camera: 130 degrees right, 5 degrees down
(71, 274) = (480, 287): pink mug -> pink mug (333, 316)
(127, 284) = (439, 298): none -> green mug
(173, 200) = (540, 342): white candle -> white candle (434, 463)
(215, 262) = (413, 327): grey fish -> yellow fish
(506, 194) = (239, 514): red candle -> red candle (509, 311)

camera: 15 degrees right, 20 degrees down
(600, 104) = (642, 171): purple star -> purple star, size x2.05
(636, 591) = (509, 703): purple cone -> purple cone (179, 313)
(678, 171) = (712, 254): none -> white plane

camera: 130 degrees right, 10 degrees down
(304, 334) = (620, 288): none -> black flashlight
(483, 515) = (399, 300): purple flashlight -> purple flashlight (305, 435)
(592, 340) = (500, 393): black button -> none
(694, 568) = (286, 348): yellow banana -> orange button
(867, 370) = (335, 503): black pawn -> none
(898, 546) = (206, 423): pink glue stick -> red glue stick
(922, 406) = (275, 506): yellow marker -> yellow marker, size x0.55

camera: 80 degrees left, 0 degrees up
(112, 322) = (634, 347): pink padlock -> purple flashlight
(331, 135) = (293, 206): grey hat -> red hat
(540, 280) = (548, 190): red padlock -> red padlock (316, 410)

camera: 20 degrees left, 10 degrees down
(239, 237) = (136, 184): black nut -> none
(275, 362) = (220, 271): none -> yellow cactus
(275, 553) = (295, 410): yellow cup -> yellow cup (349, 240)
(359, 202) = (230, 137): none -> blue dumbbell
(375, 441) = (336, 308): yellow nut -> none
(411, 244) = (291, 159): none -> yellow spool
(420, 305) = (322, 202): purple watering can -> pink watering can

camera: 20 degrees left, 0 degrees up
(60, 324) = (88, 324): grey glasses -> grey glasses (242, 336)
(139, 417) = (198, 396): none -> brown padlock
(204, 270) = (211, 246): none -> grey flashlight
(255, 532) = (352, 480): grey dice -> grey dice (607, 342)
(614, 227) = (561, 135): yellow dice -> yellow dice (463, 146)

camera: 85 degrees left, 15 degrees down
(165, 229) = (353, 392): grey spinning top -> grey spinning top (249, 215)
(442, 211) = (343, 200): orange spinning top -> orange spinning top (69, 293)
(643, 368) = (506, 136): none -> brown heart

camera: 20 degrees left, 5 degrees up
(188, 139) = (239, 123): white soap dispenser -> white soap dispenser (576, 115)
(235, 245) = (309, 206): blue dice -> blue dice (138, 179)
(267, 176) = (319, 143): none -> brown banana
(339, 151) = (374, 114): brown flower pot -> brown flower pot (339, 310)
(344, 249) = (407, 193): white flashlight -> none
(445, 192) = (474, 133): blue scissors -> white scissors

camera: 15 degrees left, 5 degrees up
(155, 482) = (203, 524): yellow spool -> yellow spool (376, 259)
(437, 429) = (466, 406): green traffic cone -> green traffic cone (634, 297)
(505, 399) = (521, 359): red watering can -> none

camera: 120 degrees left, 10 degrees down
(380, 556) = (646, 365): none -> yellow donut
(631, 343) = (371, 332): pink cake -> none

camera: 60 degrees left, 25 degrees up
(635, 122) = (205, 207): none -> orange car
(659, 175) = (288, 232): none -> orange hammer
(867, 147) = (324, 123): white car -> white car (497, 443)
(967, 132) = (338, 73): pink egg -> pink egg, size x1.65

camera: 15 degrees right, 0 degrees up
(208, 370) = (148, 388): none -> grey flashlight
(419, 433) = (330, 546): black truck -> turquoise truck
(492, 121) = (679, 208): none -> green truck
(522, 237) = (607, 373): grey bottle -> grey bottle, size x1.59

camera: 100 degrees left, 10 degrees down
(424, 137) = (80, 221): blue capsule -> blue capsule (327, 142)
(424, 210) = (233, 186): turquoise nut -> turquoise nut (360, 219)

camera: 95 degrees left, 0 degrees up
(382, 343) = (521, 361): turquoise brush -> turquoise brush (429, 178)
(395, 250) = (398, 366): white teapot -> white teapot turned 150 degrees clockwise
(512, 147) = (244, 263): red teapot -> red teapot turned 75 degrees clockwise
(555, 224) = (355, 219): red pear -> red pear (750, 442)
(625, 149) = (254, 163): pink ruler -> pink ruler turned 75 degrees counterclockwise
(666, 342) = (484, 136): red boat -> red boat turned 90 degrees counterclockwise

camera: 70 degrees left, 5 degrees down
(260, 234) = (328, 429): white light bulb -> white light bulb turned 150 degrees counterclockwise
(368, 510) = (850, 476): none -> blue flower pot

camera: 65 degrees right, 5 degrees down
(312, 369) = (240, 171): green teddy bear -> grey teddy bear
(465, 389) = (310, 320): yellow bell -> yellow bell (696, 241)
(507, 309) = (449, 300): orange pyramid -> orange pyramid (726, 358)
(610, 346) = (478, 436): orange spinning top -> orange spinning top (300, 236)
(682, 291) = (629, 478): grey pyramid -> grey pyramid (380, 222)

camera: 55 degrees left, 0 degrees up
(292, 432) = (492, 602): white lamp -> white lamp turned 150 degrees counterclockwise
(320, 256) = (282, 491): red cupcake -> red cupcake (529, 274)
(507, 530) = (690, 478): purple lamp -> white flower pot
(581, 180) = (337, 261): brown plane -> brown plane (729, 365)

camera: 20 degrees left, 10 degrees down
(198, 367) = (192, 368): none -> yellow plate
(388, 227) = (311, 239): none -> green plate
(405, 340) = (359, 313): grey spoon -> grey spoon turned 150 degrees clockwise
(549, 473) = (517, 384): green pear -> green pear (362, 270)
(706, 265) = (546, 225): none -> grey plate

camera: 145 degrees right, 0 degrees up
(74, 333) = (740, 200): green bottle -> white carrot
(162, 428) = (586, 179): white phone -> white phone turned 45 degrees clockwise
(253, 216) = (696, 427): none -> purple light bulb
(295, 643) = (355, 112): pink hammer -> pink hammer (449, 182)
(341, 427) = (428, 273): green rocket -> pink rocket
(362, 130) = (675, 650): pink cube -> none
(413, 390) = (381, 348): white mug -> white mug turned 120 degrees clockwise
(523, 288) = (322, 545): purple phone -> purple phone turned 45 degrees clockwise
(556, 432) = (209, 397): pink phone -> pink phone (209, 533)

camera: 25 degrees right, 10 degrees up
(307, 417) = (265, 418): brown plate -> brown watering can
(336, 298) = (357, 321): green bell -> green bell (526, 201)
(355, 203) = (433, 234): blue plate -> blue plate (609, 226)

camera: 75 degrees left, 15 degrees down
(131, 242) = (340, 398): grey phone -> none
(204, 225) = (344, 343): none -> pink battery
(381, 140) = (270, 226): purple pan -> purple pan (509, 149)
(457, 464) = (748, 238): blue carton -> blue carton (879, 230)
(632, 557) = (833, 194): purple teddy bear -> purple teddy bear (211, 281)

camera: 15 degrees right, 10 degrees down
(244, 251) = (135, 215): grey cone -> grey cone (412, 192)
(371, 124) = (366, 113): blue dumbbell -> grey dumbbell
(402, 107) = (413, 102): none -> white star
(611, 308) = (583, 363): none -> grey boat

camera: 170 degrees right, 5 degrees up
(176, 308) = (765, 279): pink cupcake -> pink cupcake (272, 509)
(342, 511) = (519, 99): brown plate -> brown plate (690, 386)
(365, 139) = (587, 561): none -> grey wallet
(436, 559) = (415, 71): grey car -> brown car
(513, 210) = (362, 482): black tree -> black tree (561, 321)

WRITTEN TASK —
Once the records are read, print each of them exactly as written.

EXPECTED ANSWER —
camera: 130 degrees right, 5 degrees down
(71, 274) = (480, 287): pink mug -> pink mug (333, 316)
(127, 284) = (439, 298): none -> green mug
(173, 200) = (540, 342): white candle -> white candle (434, 463)
(215, 262) = (413, 327): grey fish -> yellow fish
(506, 194) = (239, 514): red candle -> red candle (509, 311)

camera: 15 degrees right, 20 degrees down
(600, 104) = (642, 171): purple star -> purple star, size x2.05
(636, 591) = (509, 703): purple cone -> purple cone (179, 313)
(678, 171) = (712, 254): none -> white plane

camera: 130 degrees right, 10 degrees down
(304, 334) = (620, 288): none -> black flashlight
(483, 515) = (399, 300): purple flashlight -> purple flashlight (305, 435)
(592, 340) = (500, 393): black button -> none
(694, 568) = (286, 348): yellow banana -> orange button
(867, 370) = (335, 503): black pawn -> none
(898, 546) = (206, 423): pink glue stick -> red glue stick
(922, 406) = (275, 506): yellow marker -> yellow marker, size x0.55

camera: 80 degrees left, 0 degrees up
(112, 322) = (634, 347): pink padlock -> purple flashlight
(331, 135) = (293, 206): grey hat -> red hat
(540, 280) = (548, 190): red padlock -> red padlock (316, 410)

camera: 20 degrees left, 10 degrees down
(239, 237) = (136, 184): black nut -> none
(275, 362) = (220, 271): none -> yellow cactus
(275, 553) = (295, 410): yellow cup -> yellow cup (349, 240)
(359, 202) = (230, 137): none -> blue dumbbell
(375, 441) = (336, 308): yellow nut -> none
(411, 244) = (291, 159): none -> yellow spool
(420, 305) = (322, 202): purple watering can -> pink watering can

camera: 20 degrees left, 0 degrees up
(60, 324) = (88, 324): grey glasses -> grey glasses (242, 336)
(139, 417) = (198, 396): none -> brown padlock
(204, 270) = (211, 246): none -> grey flashlight
(255, 532) = (352, 480): grey dice -> grey dice (607, 342)
(614, 227) = (561, 135): yellow dice -> yellow dice (463, 146)

camera: 85 degrees left, 15 degrees down
(165, 229) = (353, 392): grey spinning top -> grey spinning top (249, 215)
(442, 211) = (343, 200): orange spinning top -> orange spinning top (69, 293)
(643, 368) = (506, 136): none -> brown heart

camera: 20 degrees left, 5 degrees up
(188, 139) = (239, 123): white soap dispenser -> white soap dispenser (576, 115)
(235, 245) = (309, 206): blue dice -> blue dice (138, 179)
(267, 176) = (319, 143): none -> brown banana
(339, 151) = (374, 114): brown flower pot -> brown flower pot (339, 310)
(344, 249) = (407, 193): white flashlight -> none
(445, 192) = (474, 133): blue scissors -> white scissors

camera: 15 degrees left, 5 degrees up
(155, 482) = (203, 524): yellow spool -> yellow spool (376, 259)
(437, 429) = (466, 406): green traffic cone -> green traffic cone (634, 297)
(505, 399) = (521, 359): red watering can -> none

camera: 120 degrees left, 10 degrees down
(380, 556) = (646, 365): none -> yellow donut
(631, 343) = (371, 332): pink cake -> none

camera: 60 degrees left, 25 degrees up
(635, 122) = (205, 207): none -> orange car
(659, 175) = (288, 232): none -> orange hammer
(867, 147) = (324, 123): white car -> white car (497, 443)
(967, 132) = (338, 73): pink egg -> pink egg, size x1.65

camera: 15 degrees right, 0 degrees up
(208, 370) = (148, 388): none -> grey flashlight
(419, 433) = (330, 546): black truck -> turquoise truck
(492, 121) = (679, 208): none -> green truck
(522, 237) = (607, 373): grey bottle -> grey bottle, size x1.59

camera: 100 degrees left, 10 degrees down
(424, 137) = (80, 221): blue capsule -> blue capsule (327, 142)
(424, 210) = (233, 186): turquoise nut -> turquoise nut (360, 219)

camera: 95 degrees left, 0 degrees up
(382, 343) = (521, 361): turquoise brush -> turquoise brush (429, 178)
(395, 250) = (398, 366): white teapot -> white teapot turned 150 degrees clockwise
(512, 147) = (244, 263): red teapot -> red teapot turned 75 degrees clockwise
(555, 224) = (355, 219): red pear -> red pear (750, 442)
(625, 149) = (254, 163): pink ruler -> pink ruler turned 75 degrees counterclockwise
(666, 342) = (484, 136): red boat -> red boat turned 90 degrees counterclockwise

camera: 70 degrees left, 5 degrees down
(260, 234) = (328, 429): white light bulb -> white light bulb turned 150 degrees counterclockwise
(368, 510) = (850, 476): none -> blue flower pot

camera: 65 degrees right, 5 degrees down
(312, 369) = (240, 171): green teddy bear -> grey teddy bear
(465, 389) = (310, 320): yellow bell -> yellow bell (696, 241)
(507, 309) = (449, 300): orange pyramid -> orange pyramid (726, 358)
(610, 346) = (478, 436): orange spinning top -> orange spinning top (300, 236)
(682, 291) = (629, 478): grey pyramid -> grey pyramid (380, 222)

camera: 55 degrees left, 0 degrees up
(292, 432) = (492, 602): white lamp -> white lamp turned 150 degrees counterclockwise
(320, 256) = (282, 491): red cupcake -> red cupcake (529, 274)
(507, 530) = (690, 478): purple lamp -> white flower pot
(581, 180) = (337, 261): brown plane -> brown plane (729, 365)

camera: 20 degrees left, 10 degrees down
(198, 367) = (192, 368): none -> yellow plate
(388, 227) = (311, 239): none -> green plate
(405, 340) = (359, 313): grey spoon -> grey spoon turned 150 degrees clockwise
(549, 473) = (517, 384): green pear -> green pear (362, 270)
(706, 265) = (546, 225): none -> grey plate

camera: 145 degrees right, 0 degrees up
(74, 333) = (740, 200): green bottle -> white carrot
(162, 428) = (586, 179): white phone -> white phone turned 45 degrees clockwise
(253, 216) = (696, 427): none -> purple light bulb
(295, 643) = (355, 112): pink hammer -> pink hammer (449, 182)
(341, 427) = (428, 273): green rocket -> pink rocket
(362, 130) = (675, 650): pink cube -> none
(413, 390) = (381, 348): white mug -> white mug turned 120 degrees clockwise
(523, 288) = (322, 545): purple phone -> purple phone turned 45 degrees clockwise
(556, 432) = (209, 397): pink phone -> pink phone (209, 533)

camera: 25 degrees right, 10 degrees up
(307, 417) = (265, 418): brown plate -> brown watering can
(336, 298) = (357, 321): green bell -> green bell (526, 201)
(355, 203) = (433, 234): blue plate -> blue plate (609, 226)

camera: 75 degrees left, 15 degrees down
(131, 242) = (340, 398): grey phone -> none
(204, 225) = (344, 343): none -> pink battery
(381, 140) = (270, 226): purple pan -> purple pan (509, 149)
(457, 464) = (748, 238): blue carton -> blue carton (879, 230)
(632, 557) = (833, 194): purple teddy bear -> purple teddy bear (211, 281)

camera: 15 degrees right, 10 degrees down
(244, 251) = (135, 215): grey cone -> grey cone (412, 192)
(371, 124) = (366, 113): blue dumbbell -> grey dumbbell
(402, 107) = (413, 102): none -> white star
(611, 308) = (583, 363): none -> grey boat

camera: 170 degrees right, 5 degrees up
(176, 308) = (765, 279): pink cupcake -> pink cupcake (272, 509)
(342, 511) = (519, 99): brown plate -> brown plate (690, 386)
(365, 139) = (587, 561): none -> grey wallet
(436, 559) = (415, 71): grey car -> brown car
(513, 210) = (362, 482): black tree -> black tree (561, 321)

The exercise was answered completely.